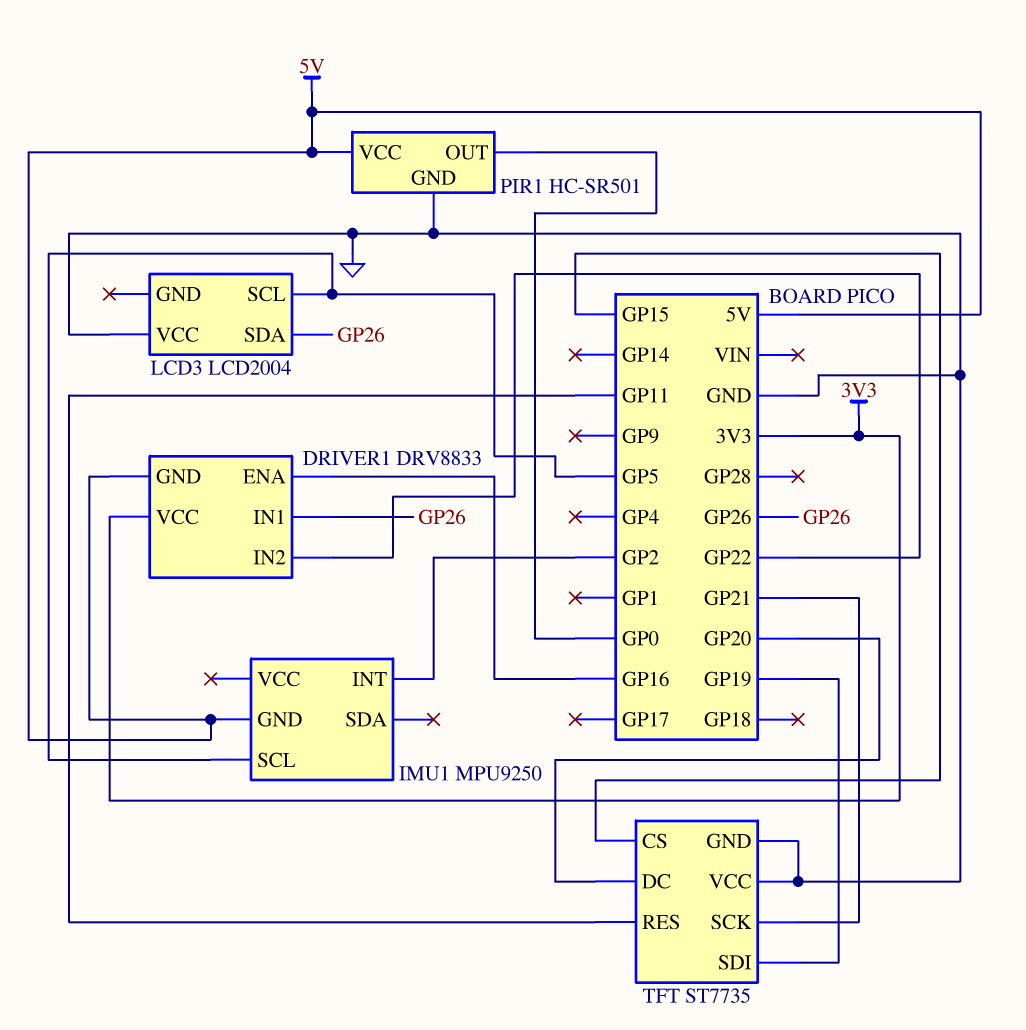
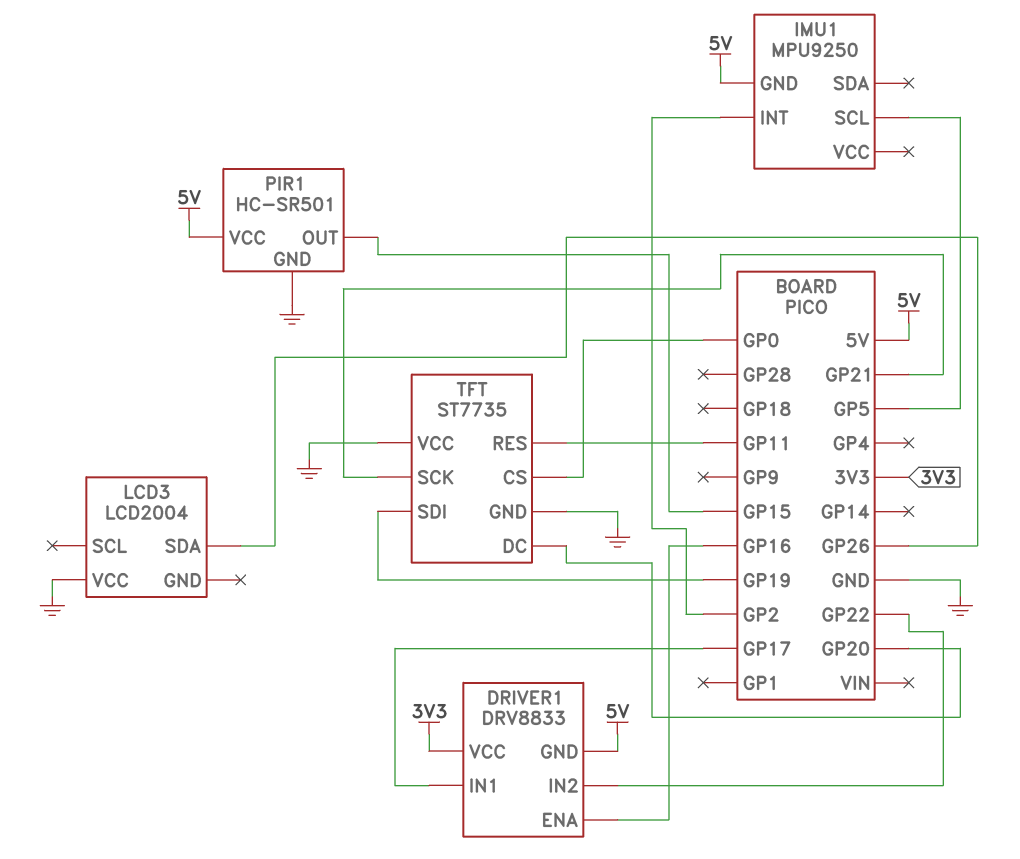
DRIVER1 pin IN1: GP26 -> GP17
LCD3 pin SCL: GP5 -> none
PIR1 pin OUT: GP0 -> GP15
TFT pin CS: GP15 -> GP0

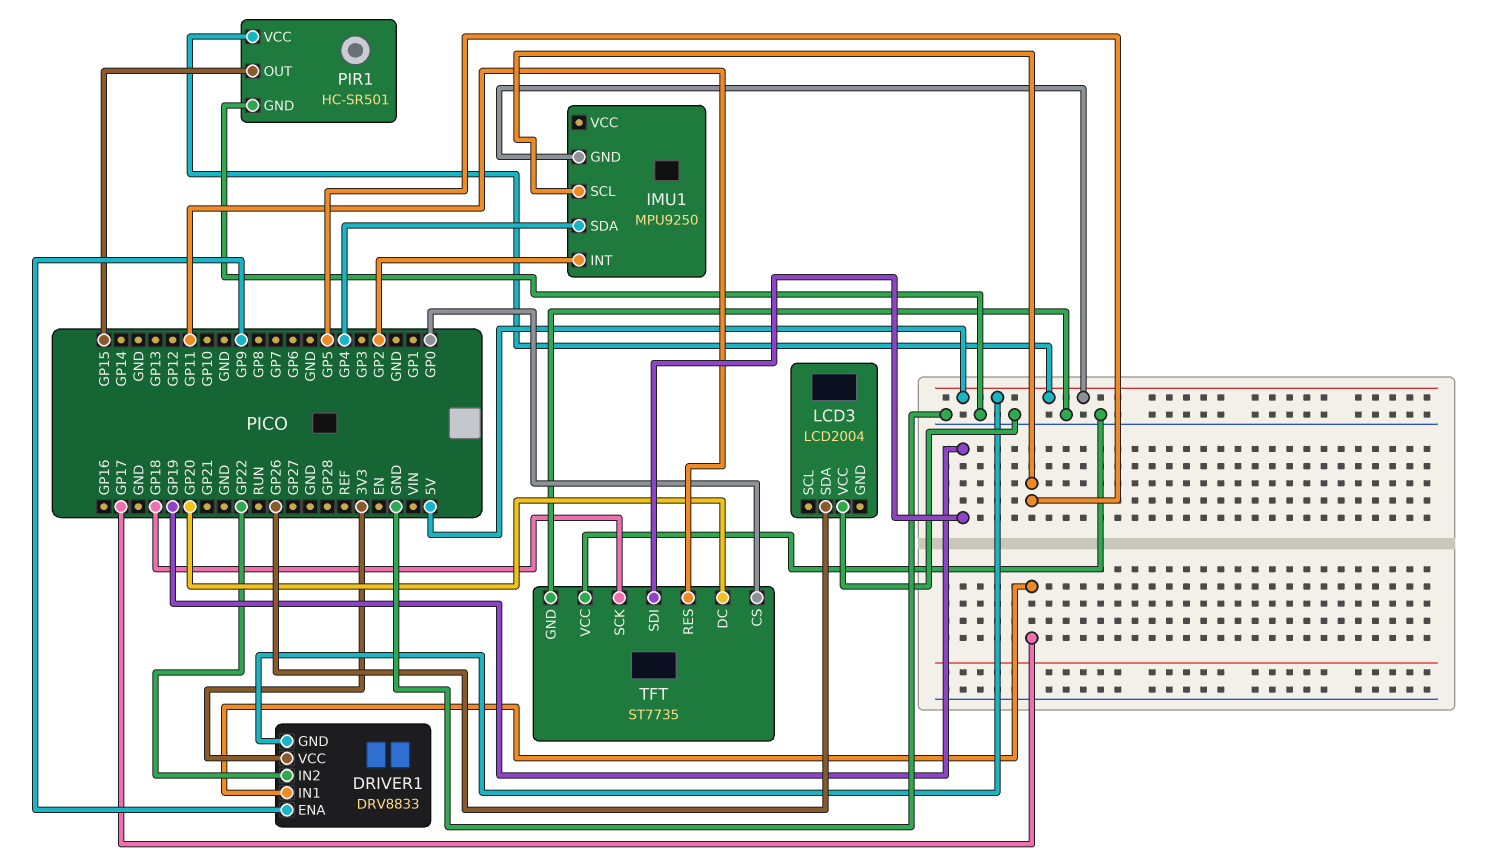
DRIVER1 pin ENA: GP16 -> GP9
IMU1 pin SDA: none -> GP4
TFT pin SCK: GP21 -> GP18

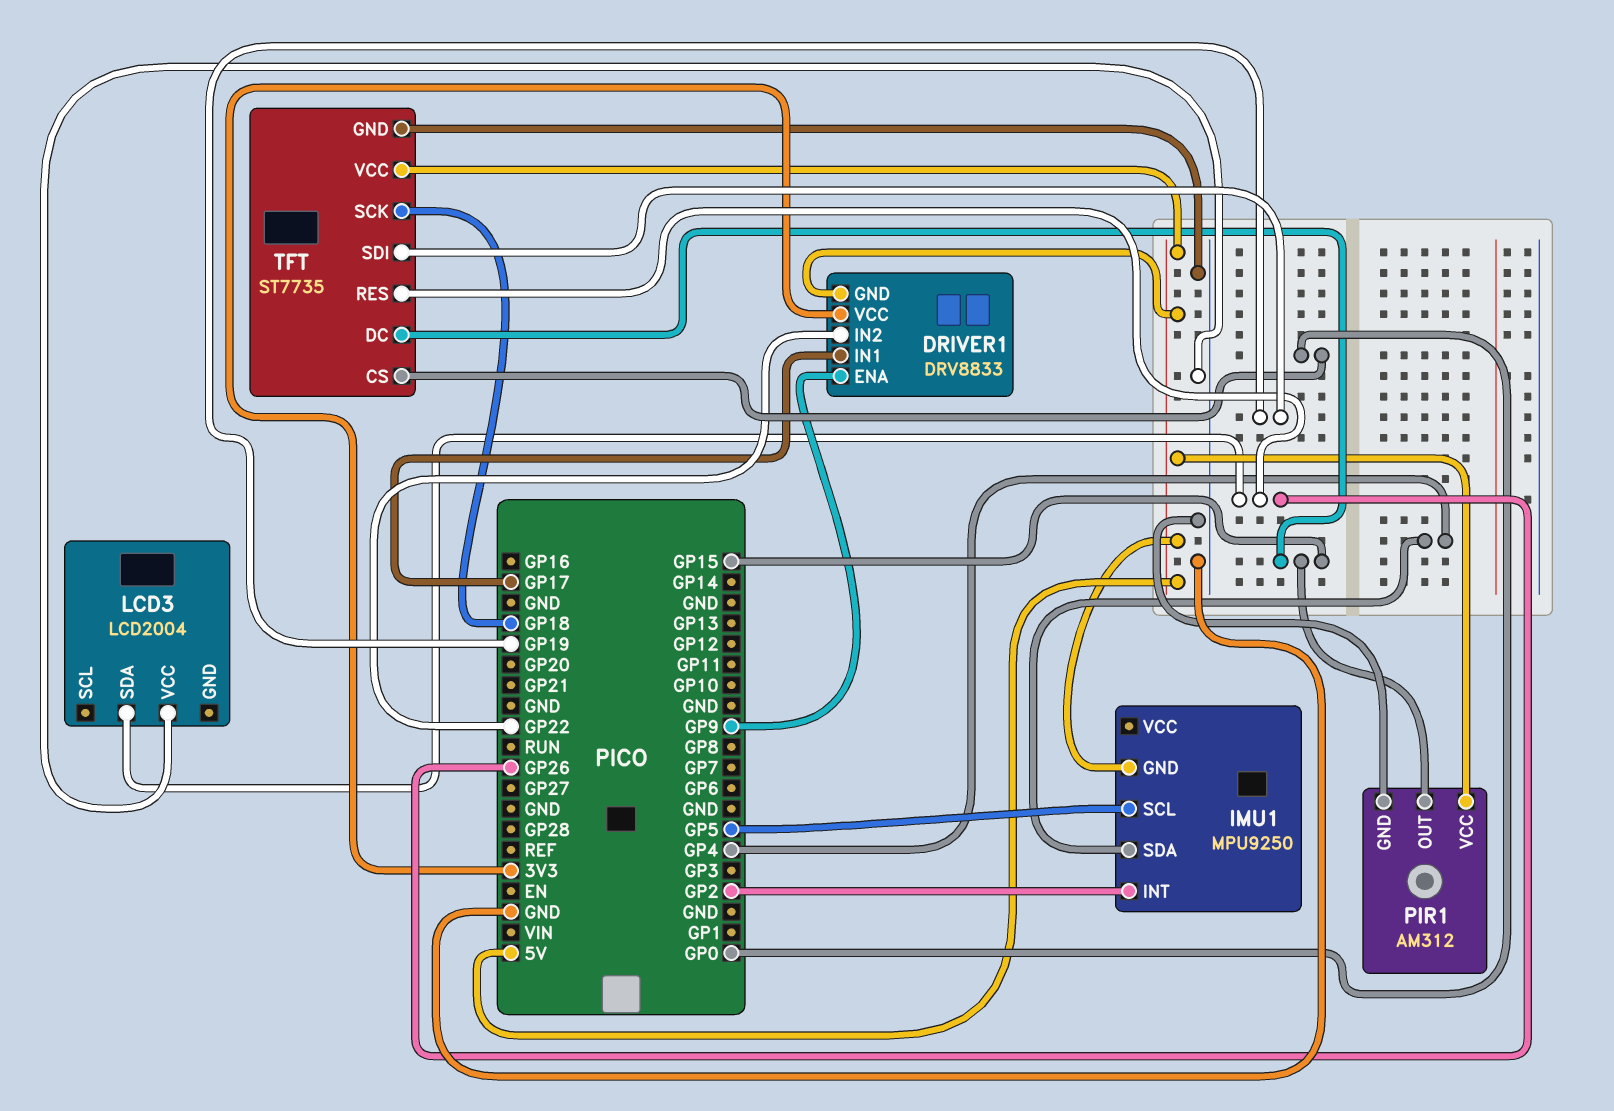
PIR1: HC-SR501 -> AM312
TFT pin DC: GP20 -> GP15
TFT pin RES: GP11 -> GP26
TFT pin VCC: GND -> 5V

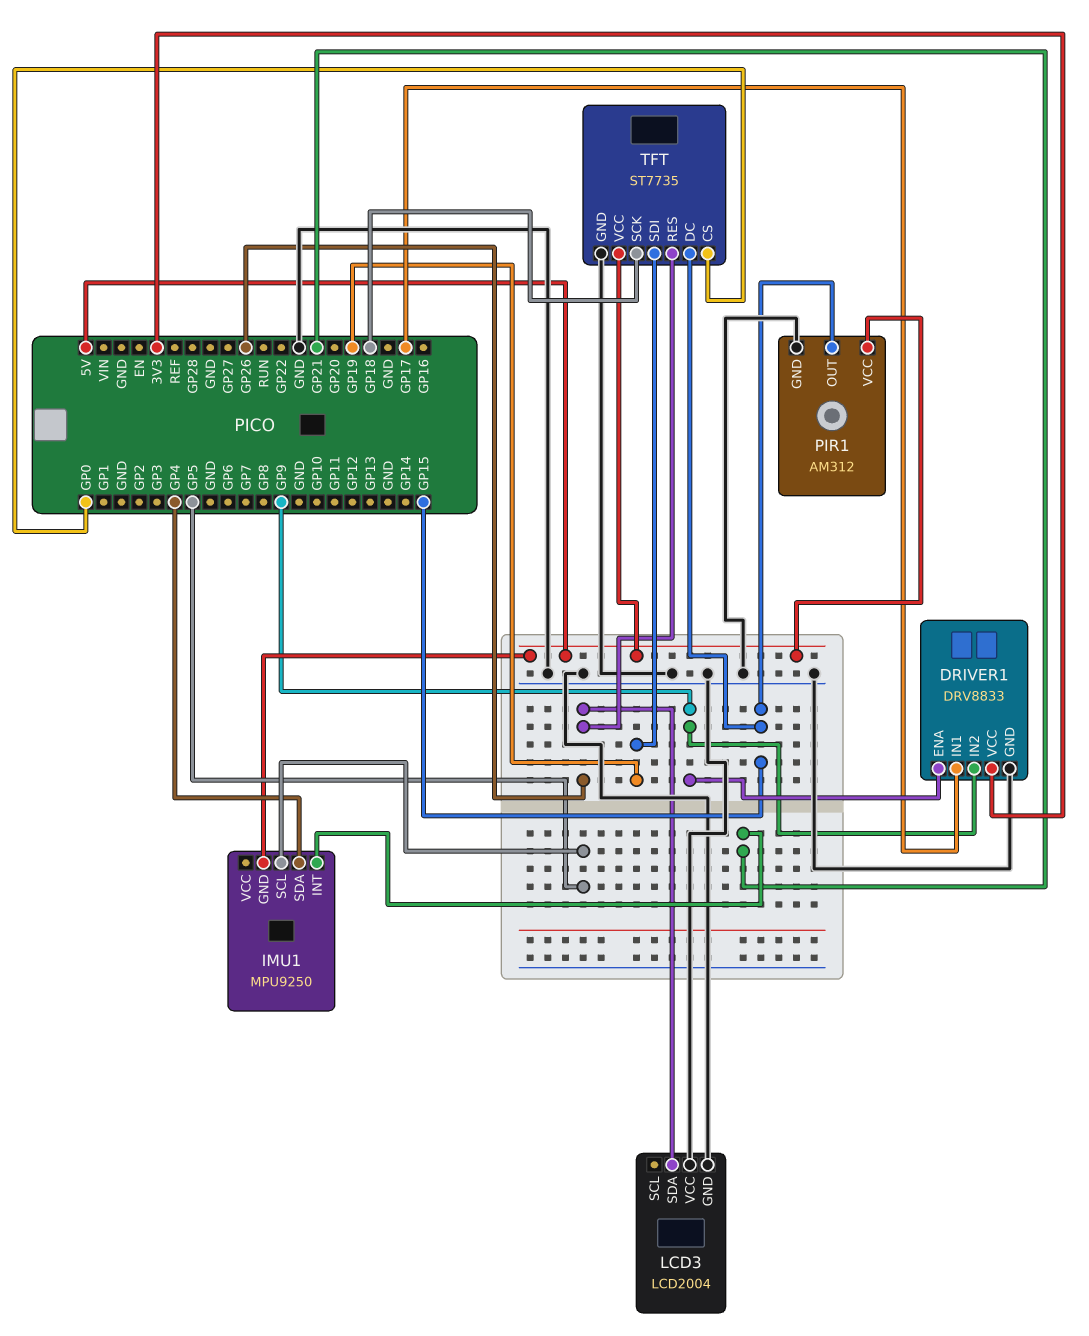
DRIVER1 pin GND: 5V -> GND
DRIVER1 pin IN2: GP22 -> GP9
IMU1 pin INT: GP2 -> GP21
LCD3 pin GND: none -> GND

▸ What you need to do: Please print the listing above again word for word, without its pictures.

▸ Solution:
DRIVER1 pin IN1: GP26 -> GP17
LCD3 pin SCL: GP5 -> none
PIR1 pin OUT: GP0 -> GP15
TFT pin CS: GP15 -> GP0

DRIVER1 pin ENA: GP16 -> GP9
IMU1 pin SDA: none -> GP4
TFT pin SCK: GP21 -> GP18

PIR1: HC-SR501 -> AM312
TFT pin DC: GP20 -> GP15
TFT pin RES: GP11 -> GP26
TFT pin VCC: GND -> 5V

DRIVER1 pin GND: 5V -> GND
DRIVER1 pin IN2: GP22 -> GP9
IMU1 pin INT: GP2 -> GP21
LCD3 pin GND: none -> GND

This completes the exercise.